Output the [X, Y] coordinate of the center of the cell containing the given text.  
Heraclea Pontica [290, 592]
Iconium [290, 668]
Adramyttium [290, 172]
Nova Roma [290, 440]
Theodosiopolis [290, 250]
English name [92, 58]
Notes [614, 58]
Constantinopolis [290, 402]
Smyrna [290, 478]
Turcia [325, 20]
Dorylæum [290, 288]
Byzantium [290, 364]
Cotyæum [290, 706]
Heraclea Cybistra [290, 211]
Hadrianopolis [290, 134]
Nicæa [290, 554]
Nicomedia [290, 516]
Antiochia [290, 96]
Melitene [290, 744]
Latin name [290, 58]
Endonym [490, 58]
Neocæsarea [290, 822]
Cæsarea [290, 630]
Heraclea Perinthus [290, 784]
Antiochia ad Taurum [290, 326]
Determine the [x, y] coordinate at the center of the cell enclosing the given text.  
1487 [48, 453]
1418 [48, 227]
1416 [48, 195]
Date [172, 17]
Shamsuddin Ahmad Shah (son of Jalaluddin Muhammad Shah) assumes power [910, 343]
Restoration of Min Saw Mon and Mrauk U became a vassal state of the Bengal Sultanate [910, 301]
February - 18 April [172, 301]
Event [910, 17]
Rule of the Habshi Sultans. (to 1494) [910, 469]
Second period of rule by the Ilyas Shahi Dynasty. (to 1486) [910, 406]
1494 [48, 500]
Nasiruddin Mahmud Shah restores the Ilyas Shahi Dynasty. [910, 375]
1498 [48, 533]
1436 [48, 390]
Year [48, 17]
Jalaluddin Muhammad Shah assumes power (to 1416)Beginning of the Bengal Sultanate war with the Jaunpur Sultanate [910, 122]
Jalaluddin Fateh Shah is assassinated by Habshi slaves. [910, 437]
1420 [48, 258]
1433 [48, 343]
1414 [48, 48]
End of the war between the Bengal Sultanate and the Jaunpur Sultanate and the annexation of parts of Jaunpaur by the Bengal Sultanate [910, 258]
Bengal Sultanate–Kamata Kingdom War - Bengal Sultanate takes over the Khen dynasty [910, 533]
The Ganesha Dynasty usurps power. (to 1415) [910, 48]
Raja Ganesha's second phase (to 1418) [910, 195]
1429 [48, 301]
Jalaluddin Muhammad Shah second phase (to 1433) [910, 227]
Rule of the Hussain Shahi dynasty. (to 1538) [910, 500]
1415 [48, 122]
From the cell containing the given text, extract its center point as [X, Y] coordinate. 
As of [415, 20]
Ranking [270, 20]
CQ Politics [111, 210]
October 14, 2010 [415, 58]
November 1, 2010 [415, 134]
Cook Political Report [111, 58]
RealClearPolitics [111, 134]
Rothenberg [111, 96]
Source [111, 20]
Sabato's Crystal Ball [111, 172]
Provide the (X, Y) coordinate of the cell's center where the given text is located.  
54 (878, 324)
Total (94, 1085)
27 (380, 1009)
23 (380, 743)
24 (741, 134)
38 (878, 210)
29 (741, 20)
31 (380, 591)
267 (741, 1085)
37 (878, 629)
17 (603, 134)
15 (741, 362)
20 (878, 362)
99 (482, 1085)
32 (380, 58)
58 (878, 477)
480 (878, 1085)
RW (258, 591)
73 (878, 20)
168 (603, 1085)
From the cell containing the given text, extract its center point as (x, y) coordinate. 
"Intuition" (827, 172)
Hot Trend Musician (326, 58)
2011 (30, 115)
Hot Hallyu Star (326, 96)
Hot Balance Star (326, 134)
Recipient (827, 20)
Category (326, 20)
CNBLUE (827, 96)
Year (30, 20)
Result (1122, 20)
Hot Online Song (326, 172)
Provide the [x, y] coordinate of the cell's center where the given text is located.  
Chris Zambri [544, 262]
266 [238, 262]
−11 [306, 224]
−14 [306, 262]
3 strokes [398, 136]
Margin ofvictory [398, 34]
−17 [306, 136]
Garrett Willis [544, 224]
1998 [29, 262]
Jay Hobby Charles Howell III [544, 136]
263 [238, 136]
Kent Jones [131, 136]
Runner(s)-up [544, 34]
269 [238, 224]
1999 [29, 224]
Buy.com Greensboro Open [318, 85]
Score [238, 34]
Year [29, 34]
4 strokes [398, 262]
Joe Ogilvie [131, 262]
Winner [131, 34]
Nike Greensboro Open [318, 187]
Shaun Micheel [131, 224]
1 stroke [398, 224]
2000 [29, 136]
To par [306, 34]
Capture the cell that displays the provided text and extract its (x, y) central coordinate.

+===+

> [Request] Copy every line of the material above verbatim, with each entry and its coordinates unchanged and in the same order.

> [Exercise output]
Output the [X, Y] coordinate of the center of the cell containing the given text.  
Heraclea Pontica [290, 592]
Iconium [290, 668]
Adramyttium [290, 172]
Nova Roma [290, 440]
Theodosiopolis [290, 250]
English name [92, 58]
Notes [614, 58]
Constantinopolis [290, 402]
Smyrna [290, 478]
Turcia [325, 20]
Dorylæum [290, 288]
Byzantium [290, 364]
Cotyæum [290, 706]
Heraclea Cybistra [290, 211]
Hadrianopolis [290, 134]
Nicæa [290, 554]
Nicomedia [290, 516]
Antiochia [290, 96]
Melitene [290, 744]
Latin name [290, 58]
Endonym [490, 58]
Neocæsarea [290, 822]
Cæsarea [290, 630]
Heraclea Perinthus [290, 784]
Antiochia ad Taurum [290, 326]
Determine the [x, y] coordinate at the center of the cell enclosing the given text.  
1487 [48, 453]
1418 [48, 227]
1416 [48, 195]
Date [172, 17]
Shamsuddin Ahmad Shah (son of Jalaluddin Muhammad Shah) assumes power [910, 343]
Restoration of Min Saw Mon and Mrauk U became a vassal state of the Bengal Sultanate [910, 301]
February - 18 April [172, 301]
Event [910, 17]
Rule of the Habshi Sultans. (to 1494) [910, 469]
Second period of rule by the Ilyas Shahi Dynasty. (to 1486) [910, 406]
1494 [48, 500]
Nasiruddin Mahmud Shah restores the Ilyas Shahi Dynasty. [910, 375]
1498 [48, 533]
1436 [48, 390]
Year [48, 17]
Jalaluddin Muhammad Shah assumes power (to 1416)Beginning of the Bengal Sultanate war with the Jaunpur Sultanate [910, 122]
Jalaluddin Fateh Shah is assassinated by Habshi slaves. [910, 437]
1420 [48, 258]
1433 [48, 343]
1414 [48, 48]
End of the war between the Bengal Sultanate and the Jaunpur Sultanate and the annexation of parts of Jaunpaur by the Bengal Sultanate [910, 258]
Bengal Sultanate–Kamata Kingdom War - Bengal Sultanate takes over the Khen dynasty [910, 533]
The Ganesha Dynasty usurps power. (to 1415) [910, 48]
Raja Ganesha's second phase (to 1418) [910, 195]
1429 [48, 301]
Jalaluddin Muhammad Shah second phase (to 1433) [910, 227]
Rule of the Hussain Shahi dynasty. (to 1538) [910, 500]
1415 [48, 122]
From the cell containing the given text, extract its center point as [X, Y] coordinate. 
As of [415, 20]
Ranking [270, 20]
CQ Politics [111, 210]
October 14, 2010 [415, 58]
November 1, 2010 [415, 134]
Cook Political Report [111, 58]
RealClearPolitics [111, 134]
Rothenberg [111, 96]
Source [111, 20]
Sabato's Crystal Ball [111, 172]
Provide the (X, Y) coordinate of the cell's center where the given text is located.  
54 (878, 324)
Total (94, 1085)
27 (380, 1009)
23 (380, 743)
24 (741, 134)
38 (878, 210)
29 (741, 20)
31 (380, 591)
267 (741, 1085)
37 (878, 629)
17 (603, 134)
15 (741, 362)
20 (878, 362)
99 (482, 1085)
32 (380, 58)
58 (878, 477)
480 (878, 1085)
RW (258, 591)
73 (878, 20)
168 (603, 1085)
From the cell containing the given text, extract its center point as (x, y) coordinate. 
"Intuition" (827, 172)
Hot Trend Musician (326, 58)
2011 (30, 115)
Hot Hallyu Star (326, 96)
Hot Balance Star (326, 134)
Recipient (827, 20)
Category (326, 20)
CNBLUE (827, 96)
Year (30, 20)
Result (1122, 20)
Hot Online Song (326, 172)
Provide the [x, y] coordinate of the cell's center where the given text is located.  
Chris Zambri [544, 262]
266 [238, 262]
−11 [306, 224]
−14 [306, 262]
3 strokes [398, 136]
Margin ofvictory [398, 34]
−17 [306, 136]
Garrett Willis [544, 224]
1998 [29, 262]
Jay Hobby Charles Howell III [544, 136]
263 [238, 136]
Kent Jones [131, 136]
Runner(s)-up [544, 34]
269 [238, 224]
1999 [29, 224]
Buy.com Greensboro Open [318, 85]
Score [238, 34]
Year [29, 34]
4 strokes [398, 262]
Joe Ogilvie [131, 262]
Winner [131, 34]
Nike Greensboro Open [318, 187]
Shaun Micheel [131, 224]
1 stroke [398, 224]
2000 [29, 136]
To par [306, 34]
Capture the cell that displays the provided text and extract its (x, y) central coordinate.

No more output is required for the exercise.